== Input data ==
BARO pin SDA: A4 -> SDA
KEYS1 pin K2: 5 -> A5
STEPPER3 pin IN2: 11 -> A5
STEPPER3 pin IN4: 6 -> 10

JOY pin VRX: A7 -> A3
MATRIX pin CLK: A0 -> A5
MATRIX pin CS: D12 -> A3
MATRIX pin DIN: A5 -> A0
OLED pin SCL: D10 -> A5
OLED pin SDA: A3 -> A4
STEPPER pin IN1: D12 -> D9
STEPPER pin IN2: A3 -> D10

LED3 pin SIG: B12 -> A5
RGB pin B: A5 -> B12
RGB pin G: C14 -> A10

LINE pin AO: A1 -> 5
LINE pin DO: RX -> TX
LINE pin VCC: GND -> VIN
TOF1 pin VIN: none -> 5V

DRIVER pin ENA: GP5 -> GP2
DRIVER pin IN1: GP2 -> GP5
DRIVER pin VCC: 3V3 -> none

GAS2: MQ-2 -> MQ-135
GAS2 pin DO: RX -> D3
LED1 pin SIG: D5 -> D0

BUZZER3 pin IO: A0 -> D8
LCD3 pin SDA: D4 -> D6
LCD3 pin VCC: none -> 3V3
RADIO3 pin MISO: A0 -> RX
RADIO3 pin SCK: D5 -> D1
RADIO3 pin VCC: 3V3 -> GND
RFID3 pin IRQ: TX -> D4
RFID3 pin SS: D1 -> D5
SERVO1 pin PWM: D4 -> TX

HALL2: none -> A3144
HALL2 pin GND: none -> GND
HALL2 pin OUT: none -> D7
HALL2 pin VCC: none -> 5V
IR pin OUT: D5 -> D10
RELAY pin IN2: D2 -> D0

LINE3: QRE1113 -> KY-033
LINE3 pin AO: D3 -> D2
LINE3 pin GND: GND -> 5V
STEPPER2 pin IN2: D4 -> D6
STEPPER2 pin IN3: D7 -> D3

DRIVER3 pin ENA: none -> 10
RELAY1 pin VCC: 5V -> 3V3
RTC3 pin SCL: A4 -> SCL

== What needs to be done ==
Reproduce each record above exactly, keeping every word as it stands.

== Problem solution ==
BARO pin SDA: A4 -> SDA
KEYS1 pin K2: 5 -> A5
STEPPER3 pin IN2: 11 -> A5
STEPPER3 pin IN4: 6 -> 10

JOY pin VRX: A7 -> A3
MATRIX pin CLK: A0 -> A5
MATRIX pin CS: D12 -> A3
MATRIX pin DIN: A5 -> A0
OLED pin SCL: D10 -> A5
OLED pin SDA: A3 -> A4
STEPPER pin IN1: D12 -> D9
STEPPER pin IN2: A3 -> D10

LED3 pin SIG: B12 -> A5
RGB pin B: A5 -> B12
RGB pin G: C14 -> A10

LINE pin AO: A1 -> 5
LINE pin DO: RX -> TX
LINE pin VCC: GND -> VIN
TOF1 pin VIN: none -> 5V

DRIVER pin ENA: GP5 -> GP2
DRIVER pin IN1: GP2 -> GP5
DRIVER pin VCC: 3V3 -> none

GAS2: MQ-2 -> MQ-135
GAS2 pin DO: RX -> D3
LED1 pin SIG: D5 -> D0

BUZZER3 pin IO: A0 -> D8
LCD3 pin SDA: D4 -> D6
LCD3 pin VCC: none -> 3V3
RADIO3 pin MISO: A0 -> RX
RADIO3 pin SCK: D5 -> D1
RADIO3 pin VCC: 3V3 -> GND
RFID3 pin IRQ: TX -> D4
RFID3 pin SS: D1 -> D5
SERVO1 pin PWM: D4 -> TX

HALL2: none -> A3144
HALL2 pin GND: none -> GND
HALL2 pin OUT: none -> D7
HALL2 pin VCC: none -> 5V
IR pin OUT: D5 -> D10
RELAY pin IN2: D2 -> D0

LINE3: QRE1113 -> KY-033
LINE3 pin AO: D3 -> D2
LINE3 pin GND: GND -> 5V
STEPPER2 pin IN2: D4 -> D6
STEPPER2 pin IN3: D7 -> D3

DRIVER3 pin ENA: none -> 10
RELAY1 pin VCC: 5V -> 3V3
RTC3 pin SCL: A4 -> SCL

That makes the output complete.